* **TASK GOAL**
The pictures are to be left out when the listing below is reproduced word for word.

-------- AVAILABLE DATA --------

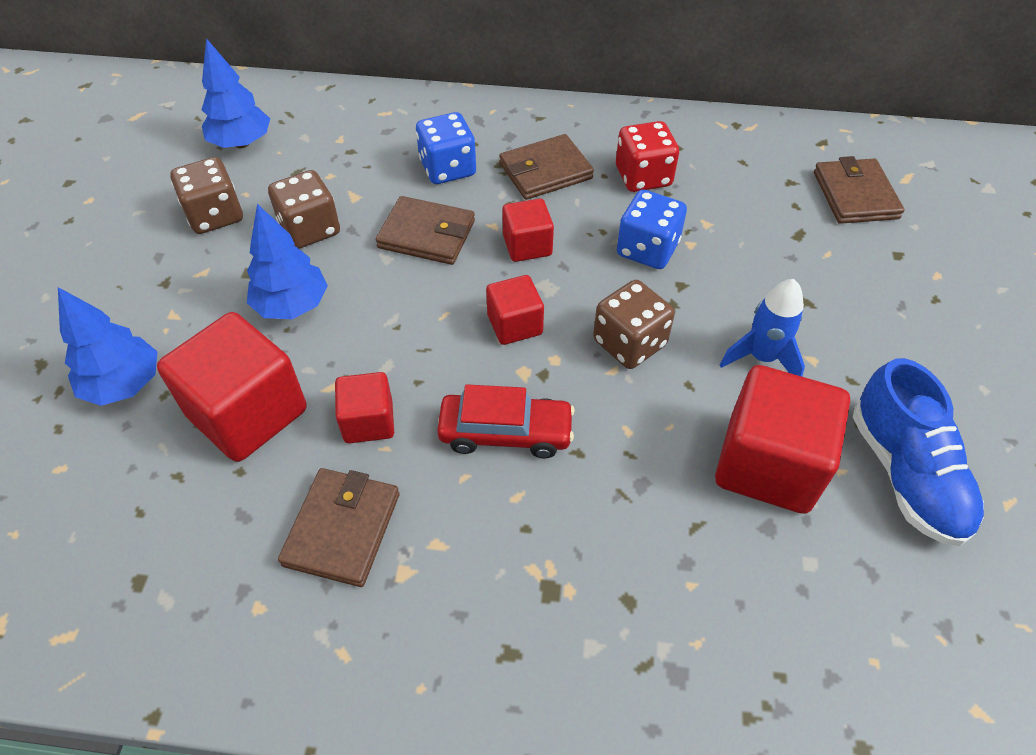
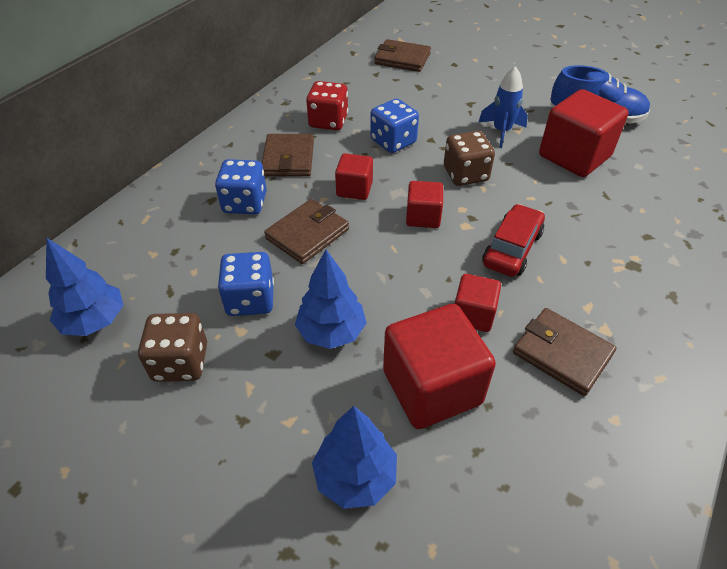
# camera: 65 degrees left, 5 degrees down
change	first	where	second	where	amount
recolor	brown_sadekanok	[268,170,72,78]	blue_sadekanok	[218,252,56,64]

--------

* **WRITTEN SOLUTION**
# camera: 65 degrees left, 5 degrees down
change	first	where	second	where	amount
recolor	brown_sadekanok	[268,170,72,78]	blue_sadekanok	[218,252,56,64]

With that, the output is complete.